··· Material for the task
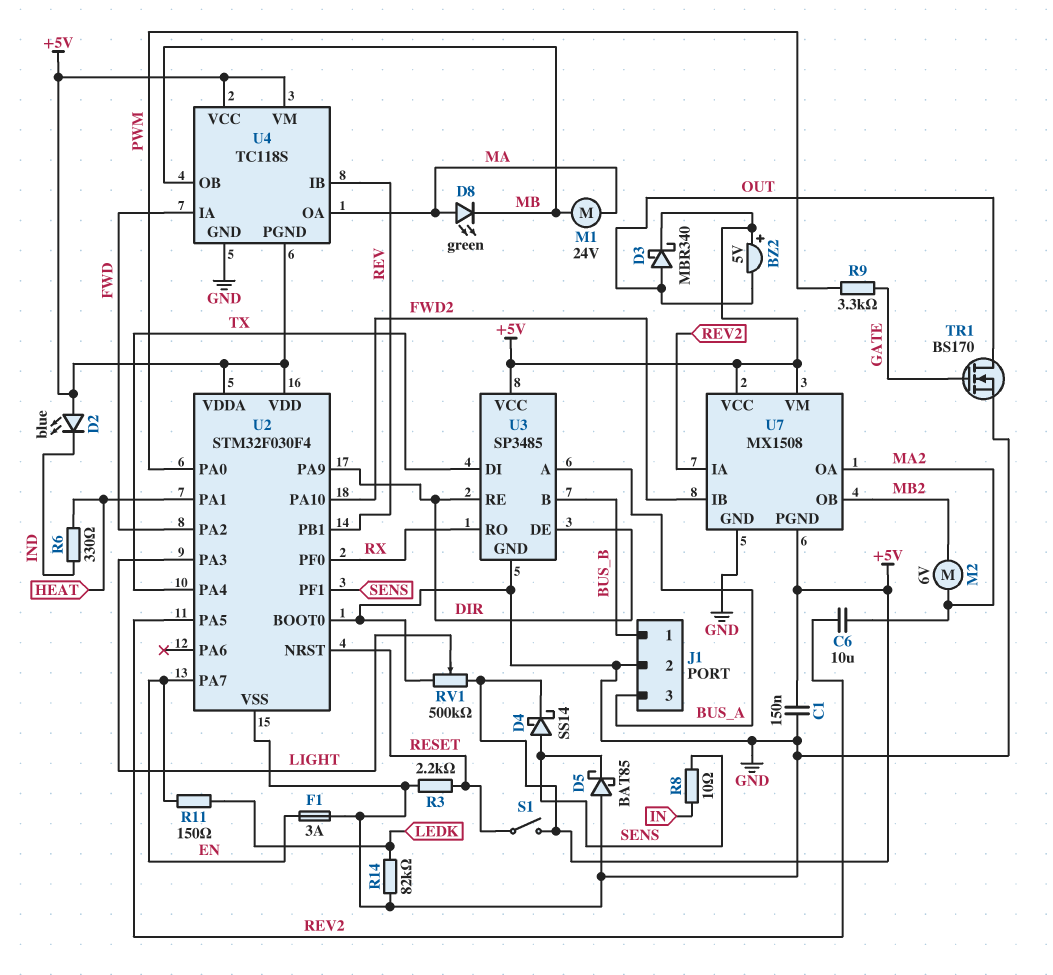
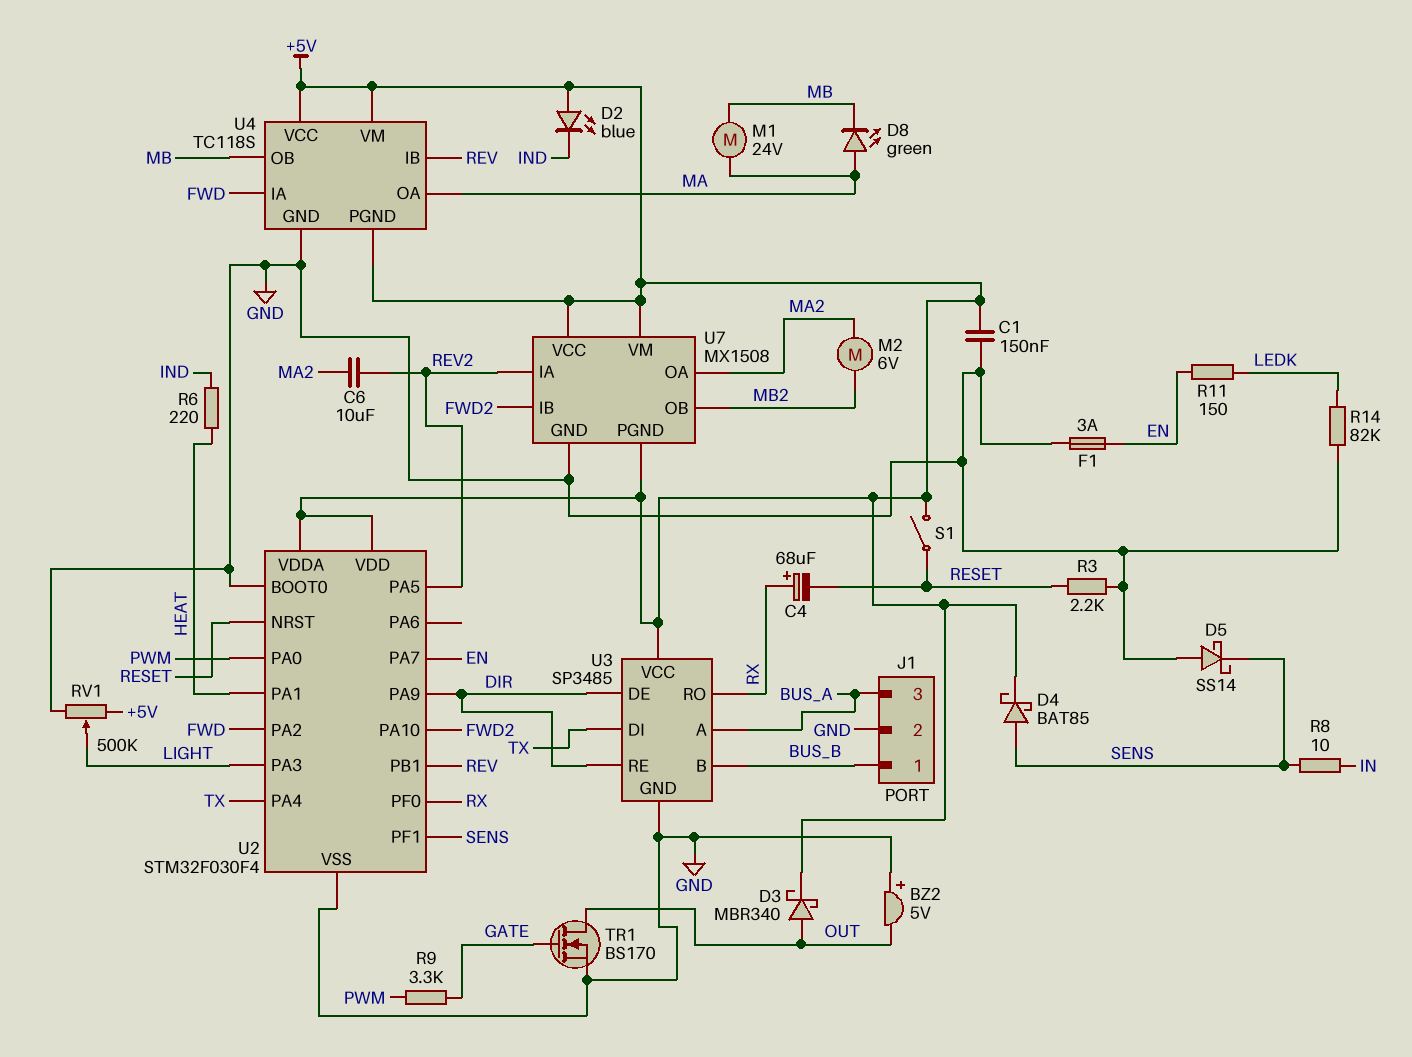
BZ2: buzzer 5V (plus +5V, minus OUT) -> buzzer 5V (plus GND, minus OUT)
C4: none -> 68uF (plus RX, minus RESET)
D4: schottky SS14 (A SENS, K +5V) -> schottky BAT85 (A SENS, K +5V)
D5: schottky BAT85 (A GND, K SENS) -> schottky SS14 (A GND, K SENS)
R6: 330 (HEAT, IND) -> 220 (HEAT, IND)

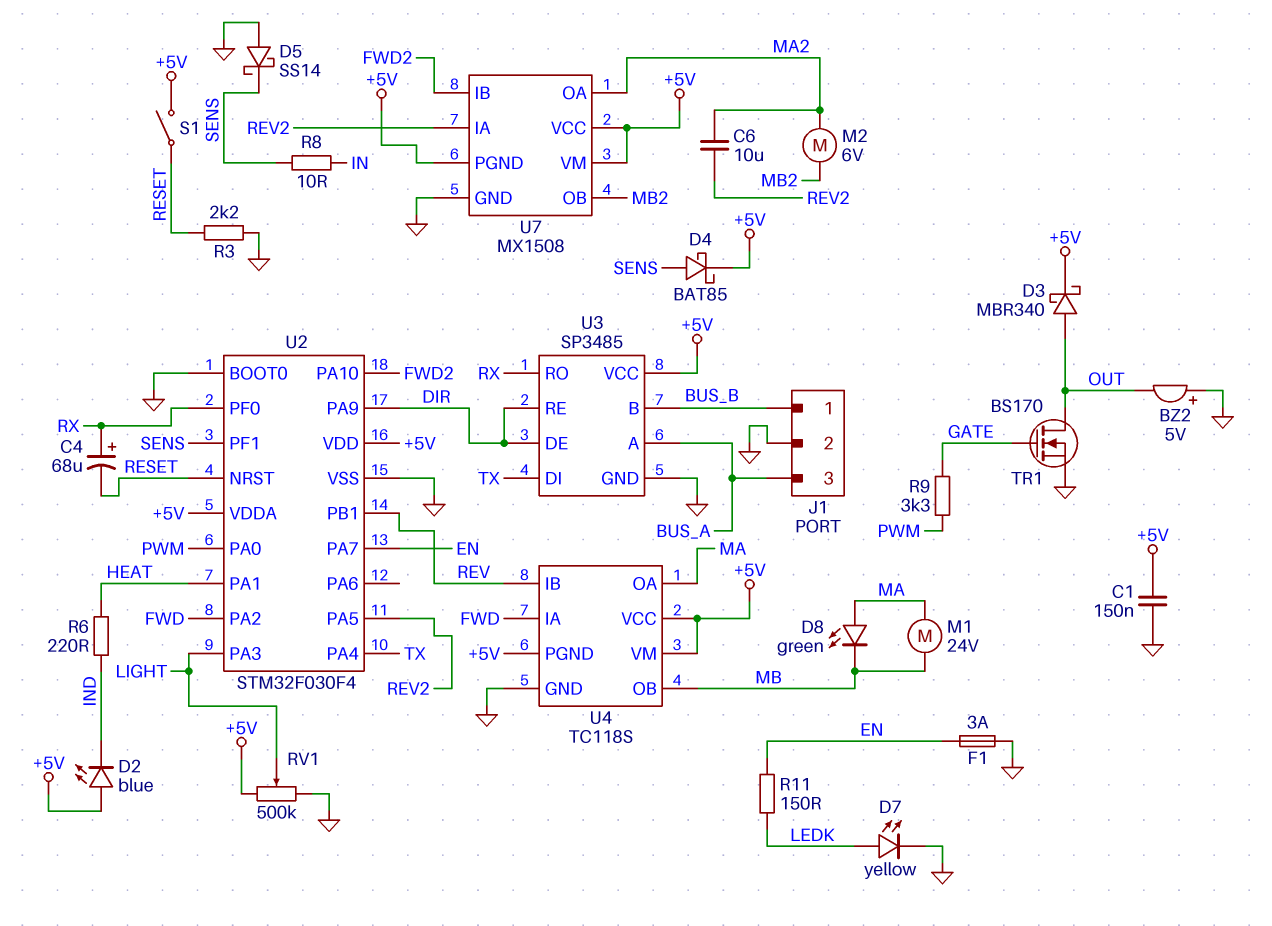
D7: none -> LED yellow (A LEDK, K GND)
R14: 82k (GND, LEDK) -> none

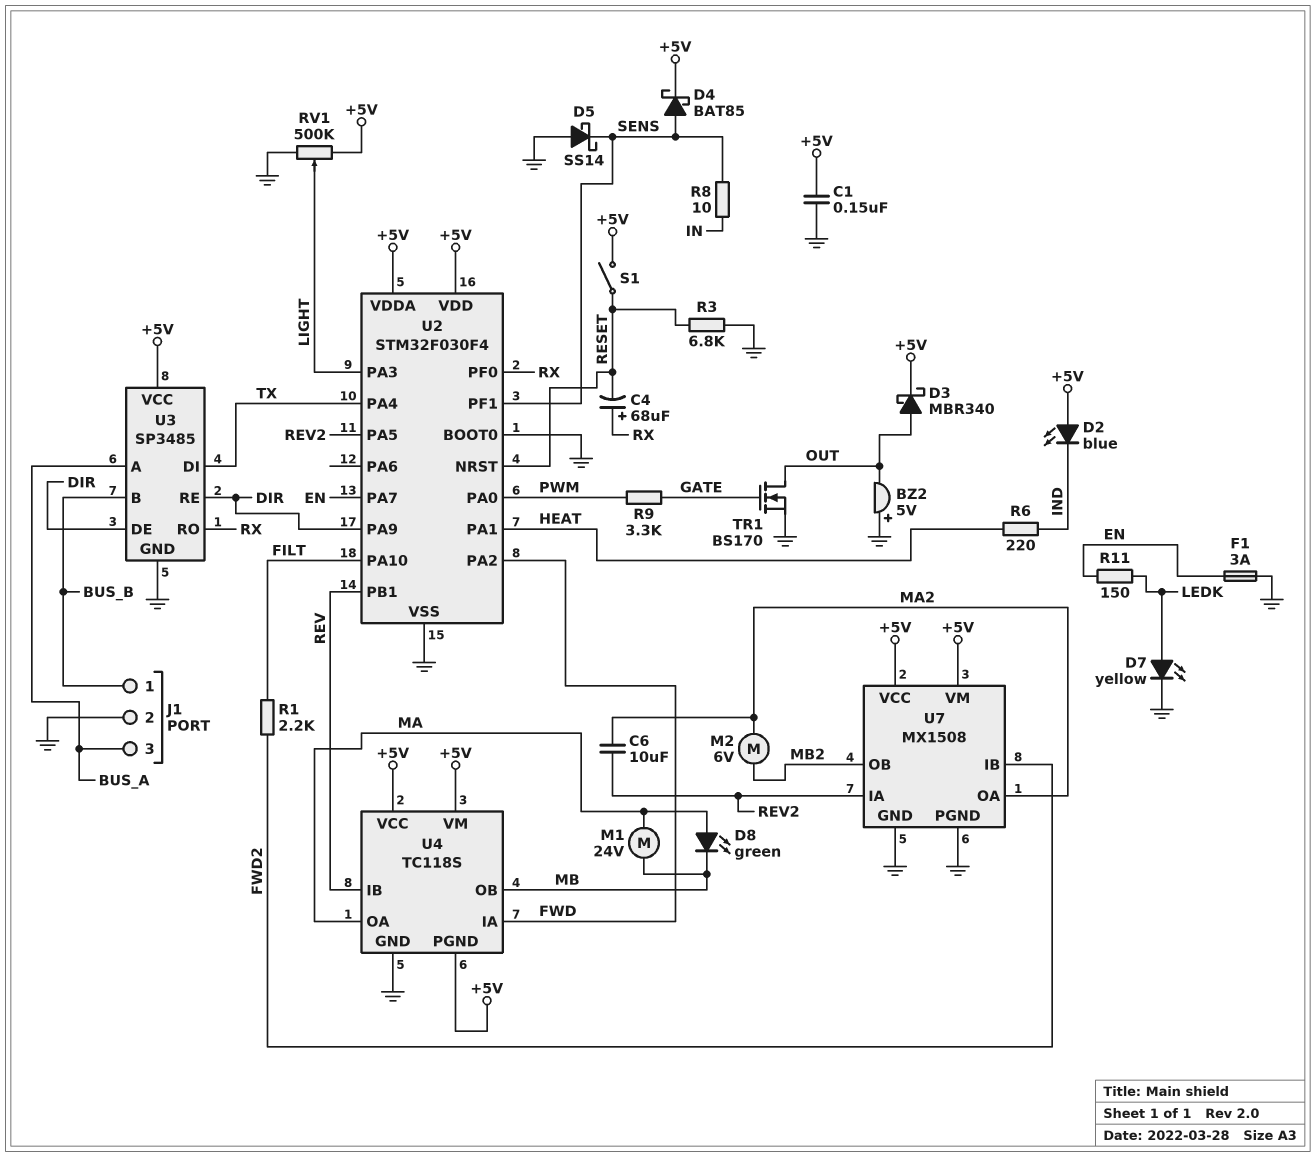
R1: none -> 2.2k (FILT, FWD2)
R3: 2.2k (GND, RESET) -> 6.8k (GND, RESET)
U2 pin PA10: FWD2 -> FILT
U7 pin PGND: +5V -> GND

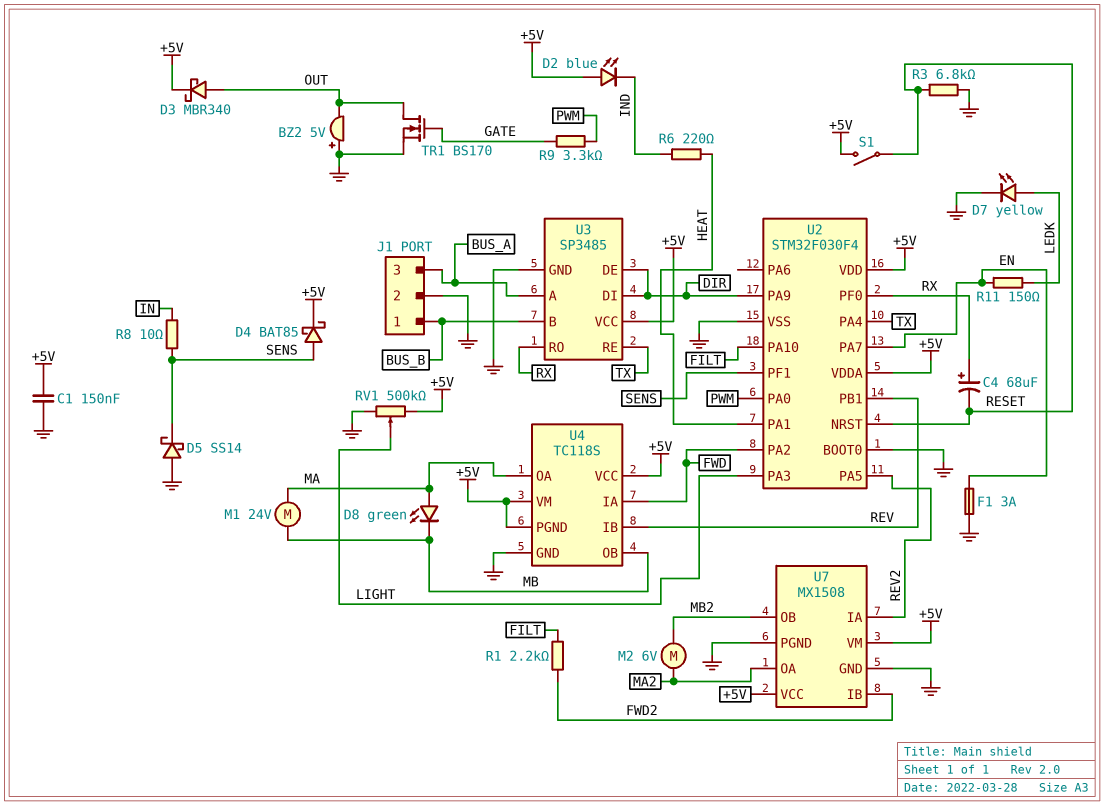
C6: 10uF (MA2, REV2) -> none
U3 pin DI: TX -> DIR
U3 pin RE: DIR -> TX

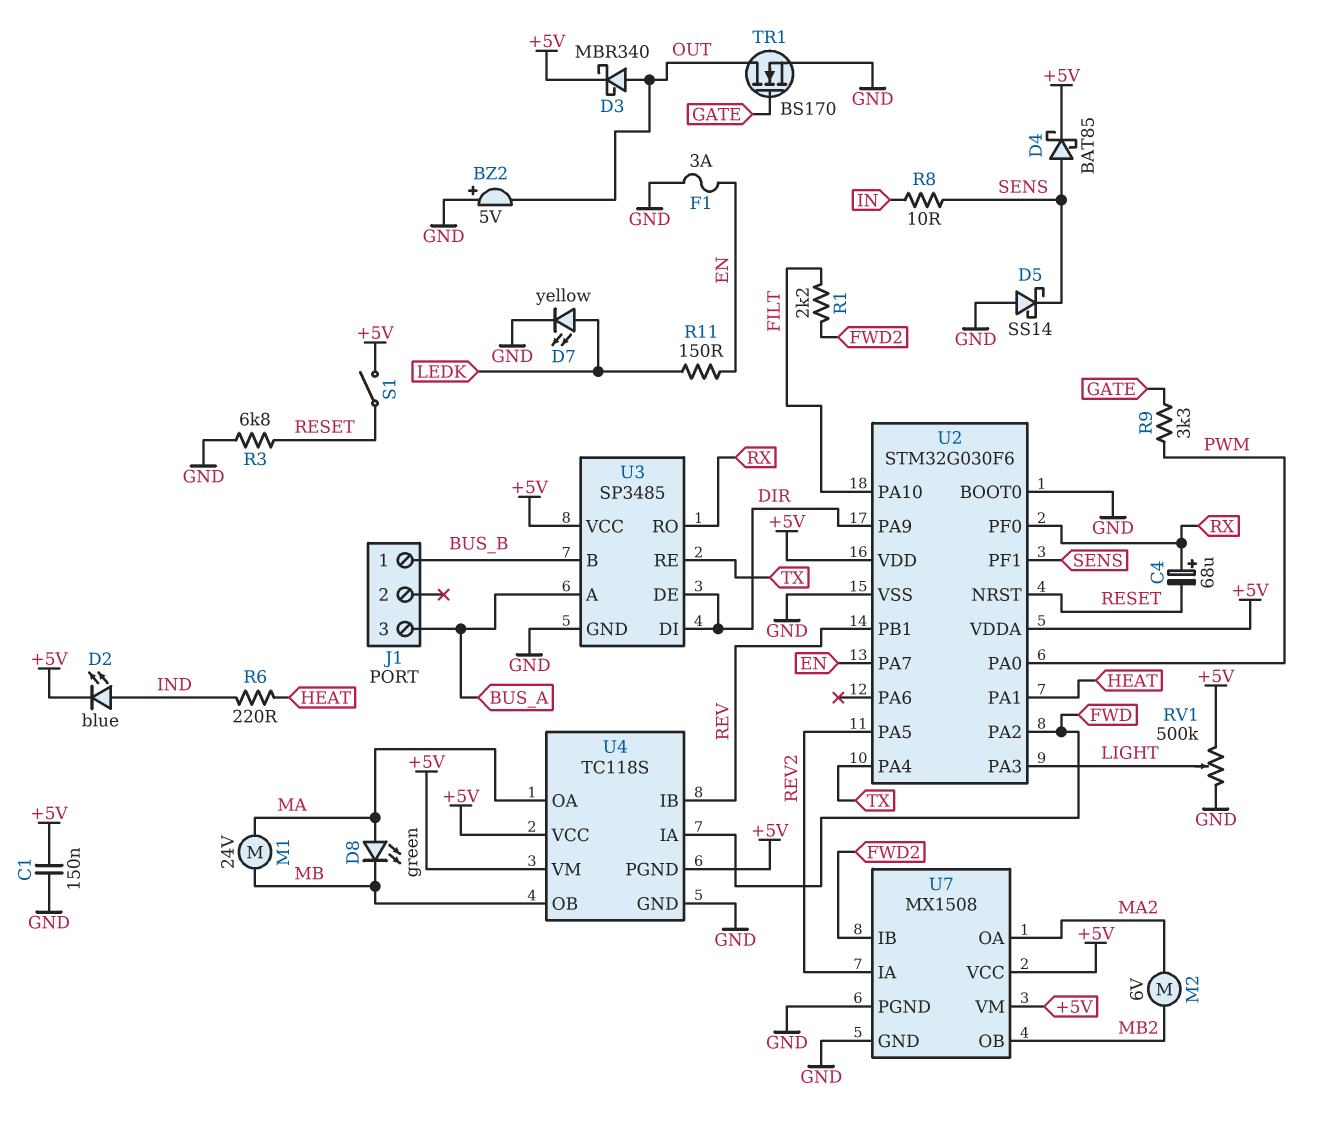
D2: LED blue (A +5V, K IND) -> LED blue (A IND, K +5V)
J1 pin 2: GND -> none
U2: STM32F030F4 -> STM32G030F6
······
● Exercise instructions
Retype the data word for word, please, and keep the images out.

● Response to this exercise
BZ2: buzzer 5V (plus +5V, minus OUT) -> buzzer 5V (plus GND, minus OUT)
C4: none -> 68uF (plus RX, minus RESET)
D4: schottky SS14 (A SENS, K +5V) -> schottky BAT85 (A SENS, K +5V)
D5: schottky BAT85 (A GND, K SENS) -> schottky SS14 (A GND, K SENS)
R6: 330 (HEAT, IND) -> 220 (HEAT, IND)

D7: none -> LED yellow (A LEDK, K GND)
R14: 82k (GND, LEDK) -> none

R1: none -> 2.2k (FILT, FWD2)
R3: 2.2k (GND, RESET) -> 6.8k (GND, RESET)
U2 pin PA10: FWD2 -> FILT
U7 pin PGND: +5V -> GND

C6: 10uF (MA2, REV2) -> none
U3 pin DI: TX -> DIR
U3 pin RE: DIR -> TX

D2: LED blue (A +5V, K IND) -> LED blue (A IND, K +5V)
J1 pin 2: GND -> none
U2: STM32F030F4 -> STM32G030F6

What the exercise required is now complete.